**MATERIAL PROVIDED:**
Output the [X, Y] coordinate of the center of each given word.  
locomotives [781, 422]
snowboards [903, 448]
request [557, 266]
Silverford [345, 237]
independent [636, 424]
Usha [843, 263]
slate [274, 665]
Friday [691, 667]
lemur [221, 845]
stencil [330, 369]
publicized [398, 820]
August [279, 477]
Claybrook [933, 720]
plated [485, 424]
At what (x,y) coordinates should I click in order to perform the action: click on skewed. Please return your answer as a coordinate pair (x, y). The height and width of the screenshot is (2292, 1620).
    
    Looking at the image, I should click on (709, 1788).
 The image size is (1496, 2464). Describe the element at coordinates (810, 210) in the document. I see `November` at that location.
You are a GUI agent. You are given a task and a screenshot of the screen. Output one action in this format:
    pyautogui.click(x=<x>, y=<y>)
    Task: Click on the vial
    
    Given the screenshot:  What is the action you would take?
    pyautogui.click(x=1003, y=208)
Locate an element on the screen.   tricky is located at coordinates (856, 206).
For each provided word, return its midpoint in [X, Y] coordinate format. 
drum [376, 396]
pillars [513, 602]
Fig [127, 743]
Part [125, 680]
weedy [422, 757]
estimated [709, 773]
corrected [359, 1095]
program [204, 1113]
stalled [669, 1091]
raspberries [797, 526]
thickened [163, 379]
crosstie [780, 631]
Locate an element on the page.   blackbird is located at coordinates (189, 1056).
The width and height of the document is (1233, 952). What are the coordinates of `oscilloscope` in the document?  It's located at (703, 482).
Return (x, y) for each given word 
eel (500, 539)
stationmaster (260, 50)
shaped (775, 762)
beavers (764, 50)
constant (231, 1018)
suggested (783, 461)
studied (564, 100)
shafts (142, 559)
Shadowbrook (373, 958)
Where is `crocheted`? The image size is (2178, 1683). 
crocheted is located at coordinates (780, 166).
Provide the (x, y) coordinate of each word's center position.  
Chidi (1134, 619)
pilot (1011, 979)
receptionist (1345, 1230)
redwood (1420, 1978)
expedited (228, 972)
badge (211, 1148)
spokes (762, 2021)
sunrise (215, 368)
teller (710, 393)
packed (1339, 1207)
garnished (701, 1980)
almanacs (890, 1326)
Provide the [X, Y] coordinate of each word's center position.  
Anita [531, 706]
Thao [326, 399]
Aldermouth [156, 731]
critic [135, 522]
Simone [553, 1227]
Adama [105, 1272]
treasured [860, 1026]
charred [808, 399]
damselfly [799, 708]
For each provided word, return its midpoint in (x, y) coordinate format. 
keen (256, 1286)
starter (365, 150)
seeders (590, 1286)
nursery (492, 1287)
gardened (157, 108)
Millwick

**WHAT THE EXERCISE ASKS:** Copy out everything in the data from the line containing "independent [636, 424]" down to the line containing "plated [485, 424]", including both of those lines, unchanged.

**CORRECT ANSWER:**
independent [636, 424]
Usha [843, 263]
slate [274, 665]
Friday [691, 667]
lemur [221, 845]
stencil [330, 369]
publicized [398, 820]
August [279, 477]
Claybrook [933, 720]
plated [485, 424]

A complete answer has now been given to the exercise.